[Task to carry out]:
Starting with the line that includes "SW2: button (+5V, W6) -> switch (+5V, W6)", write out every remaining line of the records below exactly as it appears, leaving out any images.

Change listing data
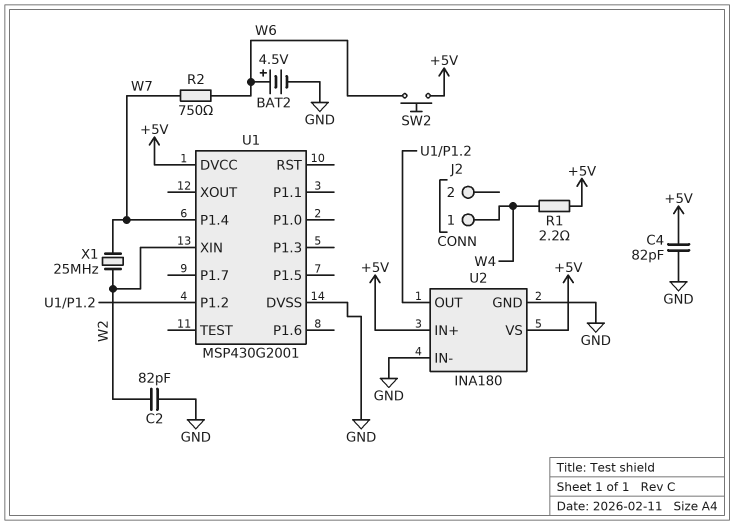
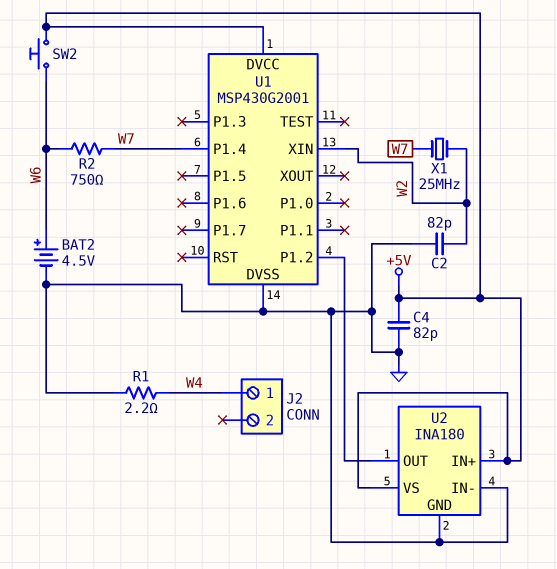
R1: 2.2 (+5V, W4) -> 2.2 (GND, W4)

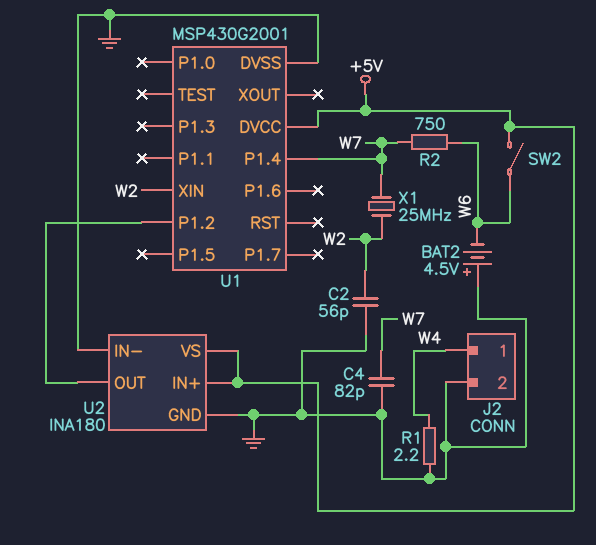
BAT2: 4.5V (plus W6, minus GND) -> 4.5V (plus GND, minus W6)
C2: 82pF (GND, W2) -> 56pF (GND, W2)
C4: 82pF (+5V, GND) -> 82pF (GND, W7)
J2 pin 2: none -> GND
SW2: button (+5V, W6) -> switch (+5V, W6)

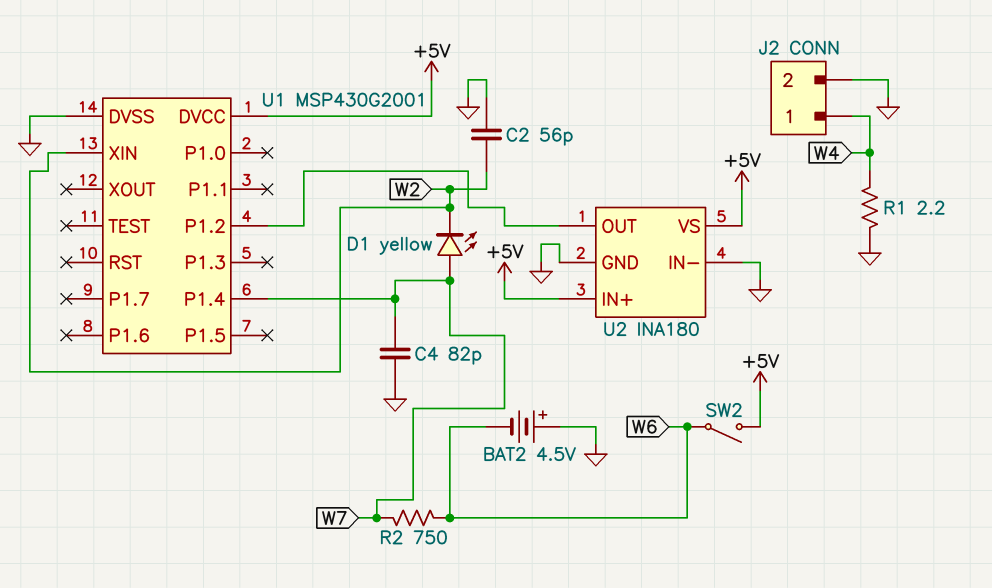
D1: none -> LED yellow (A W7, K W2)
X1: 25MHz (W2, W7) -> none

[Output for this task]:
SW2: button (+5V, W6) -> switch (+5V, W6)

D1: none -> LED yellow (A W7, K W2)
X1: 25MHz (W2, W7) -> none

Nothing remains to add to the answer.